Exercise details -
A single number is the answer: how many lines of the data hold "buffer"?

Source data
────────

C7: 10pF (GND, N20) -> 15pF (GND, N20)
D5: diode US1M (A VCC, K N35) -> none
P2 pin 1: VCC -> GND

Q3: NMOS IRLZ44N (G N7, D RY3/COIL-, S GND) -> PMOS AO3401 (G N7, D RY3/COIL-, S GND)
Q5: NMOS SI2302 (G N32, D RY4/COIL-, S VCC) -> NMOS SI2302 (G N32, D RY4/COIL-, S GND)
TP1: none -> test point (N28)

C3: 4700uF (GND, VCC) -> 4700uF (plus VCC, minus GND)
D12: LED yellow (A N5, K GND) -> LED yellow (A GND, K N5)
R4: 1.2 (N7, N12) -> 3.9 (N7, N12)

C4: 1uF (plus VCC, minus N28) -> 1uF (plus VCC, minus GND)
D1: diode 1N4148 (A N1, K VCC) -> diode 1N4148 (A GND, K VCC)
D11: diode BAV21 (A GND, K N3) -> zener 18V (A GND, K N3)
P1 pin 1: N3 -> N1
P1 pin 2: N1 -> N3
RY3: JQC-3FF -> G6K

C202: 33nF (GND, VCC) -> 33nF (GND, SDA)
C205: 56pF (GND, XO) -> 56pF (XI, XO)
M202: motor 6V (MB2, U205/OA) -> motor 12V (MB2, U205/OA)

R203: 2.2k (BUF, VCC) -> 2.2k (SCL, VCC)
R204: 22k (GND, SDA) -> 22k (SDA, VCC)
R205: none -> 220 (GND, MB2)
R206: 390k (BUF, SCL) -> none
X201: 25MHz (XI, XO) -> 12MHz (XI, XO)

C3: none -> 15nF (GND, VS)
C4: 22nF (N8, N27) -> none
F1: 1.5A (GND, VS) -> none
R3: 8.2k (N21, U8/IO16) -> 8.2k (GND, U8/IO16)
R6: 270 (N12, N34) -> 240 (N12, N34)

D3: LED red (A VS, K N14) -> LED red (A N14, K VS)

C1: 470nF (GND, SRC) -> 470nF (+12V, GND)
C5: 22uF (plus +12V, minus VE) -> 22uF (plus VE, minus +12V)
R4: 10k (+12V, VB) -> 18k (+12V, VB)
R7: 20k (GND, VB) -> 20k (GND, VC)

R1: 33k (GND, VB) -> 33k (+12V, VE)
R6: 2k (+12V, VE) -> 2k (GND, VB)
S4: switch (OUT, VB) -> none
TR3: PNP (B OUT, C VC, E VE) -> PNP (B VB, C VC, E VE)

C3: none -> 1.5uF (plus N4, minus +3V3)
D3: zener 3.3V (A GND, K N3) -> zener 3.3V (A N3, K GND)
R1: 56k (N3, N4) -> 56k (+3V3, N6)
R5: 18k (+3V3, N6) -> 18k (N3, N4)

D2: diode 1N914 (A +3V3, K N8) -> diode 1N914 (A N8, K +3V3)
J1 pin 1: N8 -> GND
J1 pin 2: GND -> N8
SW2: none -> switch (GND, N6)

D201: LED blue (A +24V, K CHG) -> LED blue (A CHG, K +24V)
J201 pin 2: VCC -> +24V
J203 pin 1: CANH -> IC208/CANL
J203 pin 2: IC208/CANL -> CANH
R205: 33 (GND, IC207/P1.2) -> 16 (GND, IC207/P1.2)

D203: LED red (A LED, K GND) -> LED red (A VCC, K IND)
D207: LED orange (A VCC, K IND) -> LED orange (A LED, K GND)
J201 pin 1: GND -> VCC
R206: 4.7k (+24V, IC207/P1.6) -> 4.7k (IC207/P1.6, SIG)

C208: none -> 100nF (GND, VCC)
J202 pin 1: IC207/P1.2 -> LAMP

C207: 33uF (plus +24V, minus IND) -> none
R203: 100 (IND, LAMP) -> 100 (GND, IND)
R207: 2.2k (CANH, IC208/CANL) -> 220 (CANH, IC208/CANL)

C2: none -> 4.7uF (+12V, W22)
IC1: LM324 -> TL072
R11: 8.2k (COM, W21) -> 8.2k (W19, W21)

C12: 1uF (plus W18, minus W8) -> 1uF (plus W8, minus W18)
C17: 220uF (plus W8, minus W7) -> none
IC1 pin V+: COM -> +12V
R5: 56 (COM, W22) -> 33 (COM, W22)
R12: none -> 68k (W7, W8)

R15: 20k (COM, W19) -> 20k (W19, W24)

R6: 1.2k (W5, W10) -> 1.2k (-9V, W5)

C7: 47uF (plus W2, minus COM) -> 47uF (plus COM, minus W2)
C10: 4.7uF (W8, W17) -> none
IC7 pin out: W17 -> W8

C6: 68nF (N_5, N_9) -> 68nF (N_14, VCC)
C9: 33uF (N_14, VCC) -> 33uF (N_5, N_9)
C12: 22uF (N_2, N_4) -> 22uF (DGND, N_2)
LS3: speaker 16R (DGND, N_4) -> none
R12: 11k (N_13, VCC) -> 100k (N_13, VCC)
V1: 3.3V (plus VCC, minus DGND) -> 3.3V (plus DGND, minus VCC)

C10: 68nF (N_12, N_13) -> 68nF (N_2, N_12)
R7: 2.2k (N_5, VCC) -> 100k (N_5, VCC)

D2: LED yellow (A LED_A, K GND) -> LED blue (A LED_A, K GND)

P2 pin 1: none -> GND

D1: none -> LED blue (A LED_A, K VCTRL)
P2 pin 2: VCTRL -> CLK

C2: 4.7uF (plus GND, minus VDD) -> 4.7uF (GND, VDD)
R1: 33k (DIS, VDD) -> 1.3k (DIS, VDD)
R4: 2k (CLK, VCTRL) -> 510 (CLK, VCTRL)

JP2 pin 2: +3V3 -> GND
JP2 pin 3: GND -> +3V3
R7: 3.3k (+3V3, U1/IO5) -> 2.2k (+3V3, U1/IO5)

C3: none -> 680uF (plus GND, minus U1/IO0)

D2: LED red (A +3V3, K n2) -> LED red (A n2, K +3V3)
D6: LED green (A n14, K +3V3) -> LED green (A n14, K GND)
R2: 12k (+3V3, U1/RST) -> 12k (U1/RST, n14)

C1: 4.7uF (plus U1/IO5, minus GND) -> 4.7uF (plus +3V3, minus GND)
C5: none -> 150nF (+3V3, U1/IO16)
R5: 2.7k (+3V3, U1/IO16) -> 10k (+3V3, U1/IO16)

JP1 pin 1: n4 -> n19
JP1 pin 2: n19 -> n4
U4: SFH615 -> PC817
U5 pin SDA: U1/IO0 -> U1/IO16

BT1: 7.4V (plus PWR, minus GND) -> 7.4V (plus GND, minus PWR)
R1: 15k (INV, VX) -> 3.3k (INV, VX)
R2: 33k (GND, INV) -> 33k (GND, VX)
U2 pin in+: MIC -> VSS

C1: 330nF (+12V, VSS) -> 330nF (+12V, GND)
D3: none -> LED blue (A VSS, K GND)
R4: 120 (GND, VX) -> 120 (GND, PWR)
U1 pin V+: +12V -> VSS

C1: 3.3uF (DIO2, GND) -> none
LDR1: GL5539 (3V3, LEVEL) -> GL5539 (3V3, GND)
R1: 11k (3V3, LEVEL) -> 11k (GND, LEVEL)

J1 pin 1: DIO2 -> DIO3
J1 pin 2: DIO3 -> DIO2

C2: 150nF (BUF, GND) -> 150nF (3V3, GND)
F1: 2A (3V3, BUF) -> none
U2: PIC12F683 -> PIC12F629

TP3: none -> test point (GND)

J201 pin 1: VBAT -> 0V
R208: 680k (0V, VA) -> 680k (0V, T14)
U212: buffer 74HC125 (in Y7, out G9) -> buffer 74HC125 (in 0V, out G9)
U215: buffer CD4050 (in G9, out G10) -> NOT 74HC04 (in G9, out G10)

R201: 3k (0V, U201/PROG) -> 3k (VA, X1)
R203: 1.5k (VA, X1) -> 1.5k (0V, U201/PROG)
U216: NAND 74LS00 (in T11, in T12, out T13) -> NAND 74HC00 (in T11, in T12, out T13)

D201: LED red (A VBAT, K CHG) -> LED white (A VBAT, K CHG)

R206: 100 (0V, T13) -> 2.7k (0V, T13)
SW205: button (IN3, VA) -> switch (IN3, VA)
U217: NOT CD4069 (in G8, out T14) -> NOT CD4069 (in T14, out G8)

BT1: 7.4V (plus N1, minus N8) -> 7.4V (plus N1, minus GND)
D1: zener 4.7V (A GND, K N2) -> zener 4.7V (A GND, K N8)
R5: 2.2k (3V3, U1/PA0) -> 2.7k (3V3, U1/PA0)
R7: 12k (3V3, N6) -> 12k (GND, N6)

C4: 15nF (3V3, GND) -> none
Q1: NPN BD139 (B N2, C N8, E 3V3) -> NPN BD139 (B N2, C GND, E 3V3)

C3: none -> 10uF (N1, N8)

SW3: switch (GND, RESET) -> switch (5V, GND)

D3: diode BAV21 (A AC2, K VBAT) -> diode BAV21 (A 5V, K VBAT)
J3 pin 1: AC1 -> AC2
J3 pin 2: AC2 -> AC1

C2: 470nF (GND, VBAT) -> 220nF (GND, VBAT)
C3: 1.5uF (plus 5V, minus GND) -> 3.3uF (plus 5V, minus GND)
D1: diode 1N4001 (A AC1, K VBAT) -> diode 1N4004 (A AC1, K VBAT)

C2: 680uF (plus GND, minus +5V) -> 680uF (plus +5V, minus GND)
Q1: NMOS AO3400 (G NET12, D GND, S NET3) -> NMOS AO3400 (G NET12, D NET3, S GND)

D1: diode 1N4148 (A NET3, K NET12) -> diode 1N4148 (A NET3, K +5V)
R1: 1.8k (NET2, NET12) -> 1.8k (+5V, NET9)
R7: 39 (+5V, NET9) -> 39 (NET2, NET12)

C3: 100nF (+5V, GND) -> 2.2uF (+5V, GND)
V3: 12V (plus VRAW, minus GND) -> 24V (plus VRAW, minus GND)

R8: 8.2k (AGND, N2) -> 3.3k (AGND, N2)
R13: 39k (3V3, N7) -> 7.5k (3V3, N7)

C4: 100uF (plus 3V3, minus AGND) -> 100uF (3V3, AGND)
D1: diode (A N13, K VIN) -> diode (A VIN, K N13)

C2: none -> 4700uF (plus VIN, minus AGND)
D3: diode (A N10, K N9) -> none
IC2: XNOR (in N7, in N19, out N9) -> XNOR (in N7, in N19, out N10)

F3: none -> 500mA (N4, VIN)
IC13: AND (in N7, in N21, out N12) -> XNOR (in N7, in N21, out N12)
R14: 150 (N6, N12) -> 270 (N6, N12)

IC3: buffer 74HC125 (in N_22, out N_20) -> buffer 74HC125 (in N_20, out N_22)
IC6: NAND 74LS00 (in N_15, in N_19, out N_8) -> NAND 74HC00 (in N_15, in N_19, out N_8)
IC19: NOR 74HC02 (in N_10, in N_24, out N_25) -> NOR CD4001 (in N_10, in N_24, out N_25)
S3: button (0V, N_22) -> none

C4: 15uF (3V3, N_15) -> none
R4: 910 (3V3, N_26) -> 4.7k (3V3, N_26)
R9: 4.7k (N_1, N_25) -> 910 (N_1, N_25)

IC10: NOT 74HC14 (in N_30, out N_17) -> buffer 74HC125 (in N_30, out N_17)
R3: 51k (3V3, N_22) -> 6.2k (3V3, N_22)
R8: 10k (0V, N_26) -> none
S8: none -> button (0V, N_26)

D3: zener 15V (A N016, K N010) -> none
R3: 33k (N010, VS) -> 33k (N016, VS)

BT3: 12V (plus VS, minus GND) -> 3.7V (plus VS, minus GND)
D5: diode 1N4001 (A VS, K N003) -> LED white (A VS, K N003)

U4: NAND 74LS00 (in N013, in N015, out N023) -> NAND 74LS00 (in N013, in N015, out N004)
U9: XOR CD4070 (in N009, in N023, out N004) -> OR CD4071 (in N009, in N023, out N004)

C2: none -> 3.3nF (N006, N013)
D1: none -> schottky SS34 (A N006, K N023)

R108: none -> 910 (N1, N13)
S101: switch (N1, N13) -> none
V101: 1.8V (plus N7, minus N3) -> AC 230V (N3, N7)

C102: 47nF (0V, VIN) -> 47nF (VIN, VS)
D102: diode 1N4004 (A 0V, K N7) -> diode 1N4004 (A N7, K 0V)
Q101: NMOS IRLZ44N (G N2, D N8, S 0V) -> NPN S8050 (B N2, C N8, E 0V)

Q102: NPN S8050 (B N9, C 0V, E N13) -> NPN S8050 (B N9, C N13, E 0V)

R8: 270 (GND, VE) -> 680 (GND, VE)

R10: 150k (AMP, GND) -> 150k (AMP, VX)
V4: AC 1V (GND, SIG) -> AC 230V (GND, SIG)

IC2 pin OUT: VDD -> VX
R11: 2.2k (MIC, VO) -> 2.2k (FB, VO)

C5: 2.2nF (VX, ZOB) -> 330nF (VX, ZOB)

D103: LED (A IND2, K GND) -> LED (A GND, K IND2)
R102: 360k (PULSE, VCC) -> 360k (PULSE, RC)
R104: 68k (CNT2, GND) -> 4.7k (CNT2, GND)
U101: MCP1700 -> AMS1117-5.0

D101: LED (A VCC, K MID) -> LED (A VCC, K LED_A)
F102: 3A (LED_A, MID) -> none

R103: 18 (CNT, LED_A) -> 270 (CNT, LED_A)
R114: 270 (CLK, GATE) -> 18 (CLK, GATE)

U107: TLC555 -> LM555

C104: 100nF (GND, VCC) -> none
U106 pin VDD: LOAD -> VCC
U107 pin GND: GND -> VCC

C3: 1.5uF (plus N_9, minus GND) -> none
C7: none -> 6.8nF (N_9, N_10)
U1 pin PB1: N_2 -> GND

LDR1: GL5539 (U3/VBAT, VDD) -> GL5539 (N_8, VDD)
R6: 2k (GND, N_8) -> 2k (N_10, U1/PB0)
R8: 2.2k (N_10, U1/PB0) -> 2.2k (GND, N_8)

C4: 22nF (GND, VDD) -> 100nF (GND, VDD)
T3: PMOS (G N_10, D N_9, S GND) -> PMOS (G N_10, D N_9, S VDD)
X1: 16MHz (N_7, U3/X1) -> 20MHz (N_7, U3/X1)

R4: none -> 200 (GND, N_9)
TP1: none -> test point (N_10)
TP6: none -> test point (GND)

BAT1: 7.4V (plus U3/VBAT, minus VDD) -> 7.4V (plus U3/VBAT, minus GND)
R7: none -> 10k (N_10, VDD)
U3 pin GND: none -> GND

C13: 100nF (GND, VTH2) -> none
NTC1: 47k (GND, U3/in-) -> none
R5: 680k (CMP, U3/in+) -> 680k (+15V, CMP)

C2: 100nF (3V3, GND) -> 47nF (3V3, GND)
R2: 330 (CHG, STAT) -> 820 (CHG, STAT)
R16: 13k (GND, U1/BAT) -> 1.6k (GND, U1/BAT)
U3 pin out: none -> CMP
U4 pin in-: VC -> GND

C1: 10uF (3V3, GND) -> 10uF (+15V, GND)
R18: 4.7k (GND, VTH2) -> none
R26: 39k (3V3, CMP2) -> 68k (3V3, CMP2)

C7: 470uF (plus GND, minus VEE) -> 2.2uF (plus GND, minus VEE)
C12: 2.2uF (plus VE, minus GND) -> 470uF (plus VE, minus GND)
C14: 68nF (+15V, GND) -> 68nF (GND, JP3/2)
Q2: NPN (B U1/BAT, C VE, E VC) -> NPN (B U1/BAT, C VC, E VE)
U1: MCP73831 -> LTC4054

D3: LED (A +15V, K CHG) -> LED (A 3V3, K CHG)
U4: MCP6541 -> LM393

────────

Result -
4